The problem:
Each line below should be repeated exactly as it stands.

Raw data:
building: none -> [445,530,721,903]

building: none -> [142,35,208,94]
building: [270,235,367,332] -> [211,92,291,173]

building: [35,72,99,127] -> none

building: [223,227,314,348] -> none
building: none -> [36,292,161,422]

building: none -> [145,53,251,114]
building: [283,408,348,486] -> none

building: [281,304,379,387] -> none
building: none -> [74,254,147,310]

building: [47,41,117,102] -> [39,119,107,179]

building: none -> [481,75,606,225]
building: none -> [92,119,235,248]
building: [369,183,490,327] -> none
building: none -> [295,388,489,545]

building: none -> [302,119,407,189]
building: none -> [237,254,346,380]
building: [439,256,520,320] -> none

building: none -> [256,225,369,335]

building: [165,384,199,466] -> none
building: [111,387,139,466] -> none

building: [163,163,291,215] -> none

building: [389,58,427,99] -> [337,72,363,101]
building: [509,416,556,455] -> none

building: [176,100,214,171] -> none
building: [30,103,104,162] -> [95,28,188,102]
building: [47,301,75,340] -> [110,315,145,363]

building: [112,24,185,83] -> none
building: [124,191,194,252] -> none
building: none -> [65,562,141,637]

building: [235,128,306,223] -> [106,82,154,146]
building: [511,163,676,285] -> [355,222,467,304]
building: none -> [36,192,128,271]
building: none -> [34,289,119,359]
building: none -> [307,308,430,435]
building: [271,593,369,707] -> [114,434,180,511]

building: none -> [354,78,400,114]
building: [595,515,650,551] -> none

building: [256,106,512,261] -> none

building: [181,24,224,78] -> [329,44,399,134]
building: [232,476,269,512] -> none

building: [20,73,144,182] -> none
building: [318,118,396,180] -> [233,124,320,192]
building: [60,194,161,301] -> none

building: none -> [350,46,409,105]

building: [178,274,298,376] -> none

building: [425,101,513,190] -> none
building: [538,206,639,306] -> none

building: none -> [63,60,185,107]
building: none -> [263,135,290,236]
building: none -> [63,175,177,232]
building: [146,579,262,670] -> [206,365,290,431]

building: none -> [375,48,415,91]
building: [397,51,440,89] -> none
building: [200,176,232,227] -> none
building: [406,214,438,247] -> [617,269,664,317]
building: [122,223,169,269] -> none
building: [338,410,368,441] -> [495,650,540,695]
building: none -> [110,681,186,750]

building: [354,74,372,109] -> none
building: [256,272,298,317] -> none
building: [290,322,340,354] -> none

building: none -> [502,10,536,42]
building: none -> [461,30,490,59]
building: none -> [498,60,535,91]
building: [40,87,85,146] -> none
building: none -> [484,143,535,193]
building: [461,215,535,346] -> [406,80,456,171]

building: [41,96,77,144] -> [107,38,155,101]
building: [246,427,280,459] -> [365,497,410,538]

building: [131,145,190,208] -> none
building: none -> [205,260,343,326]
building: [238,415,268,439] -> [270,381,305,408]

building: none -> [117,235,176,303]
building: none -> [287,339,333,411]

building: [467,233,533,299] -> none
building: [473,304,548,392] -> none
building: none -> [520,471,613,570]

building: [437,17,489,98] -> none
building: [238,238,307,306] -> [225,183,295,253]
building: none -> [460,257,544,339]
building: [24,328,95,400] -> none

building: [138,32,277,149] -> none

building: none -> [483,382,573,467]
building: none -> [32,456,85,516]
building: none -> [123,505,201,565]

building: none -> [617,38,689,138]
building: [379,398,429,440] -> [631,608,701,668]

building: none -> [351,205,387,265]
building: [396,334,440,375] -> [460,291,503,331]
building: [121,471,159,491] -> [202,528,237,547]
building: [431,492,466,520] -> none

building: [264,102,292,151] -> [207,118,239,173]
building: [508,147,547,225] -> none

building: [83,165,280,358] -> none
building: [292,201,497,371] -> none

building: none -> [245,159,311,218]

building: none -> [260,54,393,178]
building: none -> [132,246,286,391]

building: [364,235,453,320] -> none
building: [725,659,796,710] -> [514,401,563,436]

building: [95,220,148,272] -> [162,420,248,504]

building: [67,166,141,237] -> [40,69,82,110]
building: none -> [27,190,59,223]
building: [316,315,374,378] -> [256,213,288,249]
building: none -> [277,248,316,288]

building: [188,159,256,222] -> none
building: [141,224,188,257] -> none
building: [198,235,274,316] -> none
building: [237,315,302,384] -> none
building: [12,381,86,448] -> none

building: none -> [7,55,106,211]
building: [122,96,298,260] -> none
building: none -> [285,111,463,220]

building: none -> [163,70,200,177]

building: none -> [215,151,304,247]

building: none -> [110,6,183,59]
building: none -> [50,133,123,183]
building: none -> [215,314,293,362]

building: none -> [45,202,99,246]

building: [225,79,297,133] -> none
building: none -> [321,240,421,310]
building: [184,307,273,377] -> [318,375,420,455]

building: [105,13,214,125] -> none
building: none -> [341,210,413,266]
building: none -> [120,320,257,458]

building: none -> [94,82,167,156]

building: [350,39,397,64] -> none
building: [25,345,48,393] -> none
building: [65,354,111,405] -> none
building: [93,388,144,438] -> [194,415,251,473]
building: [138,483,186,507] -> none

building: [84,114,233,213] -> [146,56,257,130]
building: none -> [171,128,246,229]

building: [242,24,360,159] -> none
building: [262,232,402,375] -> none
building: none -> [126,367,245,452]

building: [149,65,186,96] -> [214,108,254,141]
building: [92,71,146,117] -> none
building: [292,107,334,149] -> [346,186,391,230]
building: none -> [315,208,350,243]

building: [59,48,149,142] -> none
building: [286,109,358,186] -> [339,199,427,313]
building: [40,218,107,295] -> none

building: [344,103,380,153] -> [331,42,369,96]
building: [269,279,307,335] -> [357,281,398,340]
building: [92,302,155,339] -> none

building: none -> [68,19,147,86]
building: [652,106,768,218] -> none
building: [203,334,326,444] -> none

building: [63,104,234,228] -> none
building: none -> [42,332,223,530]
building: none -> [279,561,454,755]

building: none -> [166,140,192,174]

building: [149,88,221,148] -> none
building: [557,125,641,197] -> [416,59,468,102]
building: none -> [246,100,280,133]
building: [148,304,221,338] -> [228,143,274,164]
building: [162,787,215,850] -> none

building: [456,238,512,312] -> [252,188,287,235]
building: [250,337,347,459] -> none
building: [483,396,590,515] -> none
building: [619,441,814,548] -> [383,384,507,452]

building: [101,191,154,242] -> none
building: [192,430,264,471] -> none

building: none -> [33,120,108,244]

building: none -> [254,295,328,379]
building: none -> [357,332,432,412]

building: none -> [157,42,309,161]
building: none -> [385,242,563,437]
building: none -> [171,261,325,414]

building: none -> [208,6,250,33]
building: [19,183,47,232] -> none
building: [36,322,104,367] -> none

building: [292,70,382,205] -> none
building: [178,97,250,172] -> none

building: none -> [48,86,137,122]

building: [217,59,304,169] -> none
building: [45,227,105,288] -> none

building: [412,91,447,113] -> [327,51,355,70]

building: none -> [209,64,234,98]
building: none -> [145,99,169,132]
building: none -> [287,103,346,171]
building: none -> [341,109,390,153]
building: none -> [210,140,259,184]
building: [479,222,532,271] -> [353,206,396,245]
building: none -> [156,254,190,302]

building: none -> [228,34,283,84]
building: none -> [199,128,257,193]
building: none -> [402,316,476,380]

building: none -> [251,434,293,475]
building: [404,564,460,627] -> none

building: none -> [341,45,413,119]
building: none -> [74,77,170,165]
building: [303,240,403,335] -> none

Answer to this problem:
building: none -> [445,530,721,903]

building: none -> [142,35,208,94]
building: [270,235,367,332] -> [211,92,291,173]

building: [35,72,99,127] -> none

building: [223,227,314,348] -> none
building: none -> [36,292,161,422]

building: none -> [145,53,251,114]
building: [283,408,348,486] -> none

building: [281,304,379,387] -> none
building: none -> [74,254,147,310]

building: [47,41,117,102] -> [39,119,107,179]

building: none -> [481,75,606,225]
building: none -> [92,119,235,248]
building: [369,183,490,327] -> none
building: none -> [295,388,489,545]

building: none -> [302,119,407,189]
building: none -> [237,254,346,380]
building: [439,256,520,320] -> none

building: none -> [256,225,369,335]

building: [165,384,199,466] -> none
building: [111,387,139,466] -> none

building: [163,163,291,215] -> none

building: [389,58,427,99] -> [337,72,363,101]
building: [509,416,556,455] -> none

building: [176,100,214,171] -> none
building: [30,103,104,162] -> [95,28,188,102]
building: [47,301,75,340] -> [110,315,145,363]

building: [112,24,185,83] -> none
building: [124,191,194,252] -> none
building: none -> [65,562,141,637]

building: [235,128,306,223] -> [106,82,154,146]
building: [511,163,676,285] -> [355,222,467,304]
building: none -> [36,192,128,271]
building: none -> [34,289,119,359]
building: none -> [307,308,430,435]
building: [271,593,369,707] -> [114,434,180,511]

building: none -> [354,78,400,114]
building: [595,515,650,551] -> none

building: [256,106,512,261] -> none

building: [181,24,224,78] -> [329,44,399,134]
building: [232,476,269,512] -> none

building: [20,73,144,182] -> none
building: [318,118,396,180] -> [233,124,320,192]
building: [60,194,161,301] -> none

building: none -> [350,46,409,105]

building: [178,274,298,376] -> none

building: [425,101,513,190] -> none
building: [538,206,639,306] -> none

building: none -> [63,60,185,107]
building: none -> [263,135,290,236]
building: none -> [63,175,177,232]
building: [146,579,262,670] -> [206,365,290,431]

building: none -> [375,48,415,91]
building: [397,51,440,89] -> none
building: [200,176,232,227] -> none
building: [406,214,438,247] -> [617,269,664,317]
building: [122,223,169,269] -> none
building: [338,410,368,441] -> [495,650,540,695]
building: none -> [110,681,186,750]

building: [354,74,372,109] -> none
building: [256,272,298,317] -> none
building: [290,322,340,354] -> none

building: none -> [502,10,536,42]
building: none -> [461,30,490,59]
building: none -> [498,60,535,91]
building: [40,87,85,146] -> none
building: none -> [484,143,535,193]
building: [461,215,535,346] -> [406,80,456,171]

building: [41,96,77,144] -> [107,38,155,101]
building: [246,427,280,459] -> [365,497,410,538]

building: [131,145,190,208] -> none
building: none -> [205,260,343,326]
building: [238,415,268,439] -> [270,381,305,408]

building: none -> [117,235,176,303]
building: none -> [287,339,333,411]

building: [467,233,533,299] -> none
building: [473,304,548,392] -> none
building: none -> [520,471,613,570]

building: [437,17,489,98] -> none
building: [238,238,307,306] -> [225,183,295,253]
building: none -> [460,257,544,339]
building: [24,328,95,400] -> none

building: [138,32,277,149] -> none

building: none -> [483,382,573,467]
building: none -> [32,456,85,516]
building: none -> [123,505,201,565]

building: none -> [617,38,689,138]
building: [379,398,429,440] -> [631,608,701,668]

building: none -> [351,205,387,265]
building: [396,334,440,375] -> [460,291,503,331]
building: [121,471,159,491] -> [202,528,237,547]
building: [431,492,466,520] -> none

building: [264,102,292,151] -> [207,118,239,173]
building: [508,147,547,225] -> none

building: [83,165,280,358] -> none
building: [292,201,497,371] -> none

building: none -> [245,159,311,218]

building: none -> [260,54,393,178]
building: none -> [132,246,286,391]

building: [364,235,453,320] -> none
building: [725,659,796,710] -> [514,401,563,436]

building: [95,220,148,272] -> [162,420,248,504]

building: [67,166,141,237] -> [40,69,82,110]
building: none -> [27,190,59,223]
building: [316,315,374,378] -> [256,213,288,249]
building: none -> [277,248,316,288]

building: [188,159,256,222] -> none
building: [141,224,188,257] -> none
building: [198,235,274,316] -> none
building: [237,315,302,384] -> none
building: [12,381,86,448] -> none

building: none -> [7,55,106,211]
building: [122,96,298,260] -> none
building: none -> [285,111,463,220]

building: none -> [163,70,200,177]

building: none -> [215,151,304,247]

building: none -> [110,6,183,59]
building: none -> [50,133,123,183]
building: none -> [215,314,293,362]

building: none -> [45,202,99,246]

building: [225,79,297,133] -> none
building: none -> [321,240,421,310]
building: [184,307,273,377] -> [318,375,420,455]

building: [105,13,214,125] -> none
building: none -> [341,210,413,266]
building: none -> [120,320,257,458]

building: none -> [94,82,167,156]

building: [350,39,397,64] -> none
building: [25,345,48,393] -> none
building: [65,354,111,405] -> none
building: [93,388,144,438] -> [194,415,251,473]
building: [138,483,186,507] -> none

building: [84,114,233,213] -> [146,56,257,130]
building: none -> [171,128,246,229]

building: [242,24,360,159] -> none
building: [262,232,402,375] -> none
building: none -> [126,367,245,452]

building: [149,65,186,96] -> [214,108,254,141]
building: [92,71,146,117] -> none
building: [292,107,334,149] -> [346,186,391,230]
building: none -> [315,208,350,243]

building: [59,48,149,142] -> none
building: [286,109,358,186] -> [339,199,427,313]
building: [40,218,107,295] -> none

building: [344,103,380,153] -> [331,42,369,96]
building: [269,279,307,335] -> [357,281,398,340]
building: [92,302,155,339] -> none

building: none -> [68,19,147,86]
building: [652,106,768,218] -> none
building: [203,334,326,444] -> none

building: [63,104,234,228] -> none
building: none -> [42,332,223,530]
building: none -> [279,561,454,755]

building: none -> [166,140,192,174]

building: [149,88,221,148] -> none
building: [557,125,641,197] -> [416,59,468,102]
building: none -> [246,100,280,133]
building: [148,304,221,338] -> [228,143,274,164]
building: [162,787,215,850] -> none

building: [456,238,512,312] -> [252,188,287,235]
building: [250,337,347,459] -> none
building: [483,396,590,515] -> none
building: [619,441,814,548] -> [383,384,507,452]

building: [101,191,154,242] -> none
building: [192,430,264,471] -> none

building: none -> [33,120,108,244]

building: none -> [254,295,328,379]
building: none -> [357,332,432,412]

building: none -> [157,42,309,161]
building: none -> [385,242,563,437]
building: none -> [171,261,325,414]

building: none -> [208,6,250,33]
building: [19,183,47,232] -> none
building: [36,322,104,367] -> none

building: [292,70,382,205] -> none
building: [178,97,250,172] -> none

building: none -> [48,86,137,122]

building: [217,59,304,169] -> none
building: [45,227,105,288] -> none

building: [412,91,447,113] -> [327,51,355,70]

building: none -> [209,64,234,98]
building: none -> [145,99,169,132]
building: none -> [287,103,346,171]
building: none -> [341,109,390,153]
building: none -> [210,140,259,184]
building: [479,222,532,271] -> [353,206,396,245]
building: none -> [156,254,190,302]

building: none -> [228,34,283,84]
building: none -> [199,128,257,193]
building: none -> [402,316,476,380]

building: none -> [251,434,293,475]
building: [404,564,460,627] -> none

building: none -> [341,45,413,119]
building: none -> [74,77,170,165]
building: [303,240,403,335] -> none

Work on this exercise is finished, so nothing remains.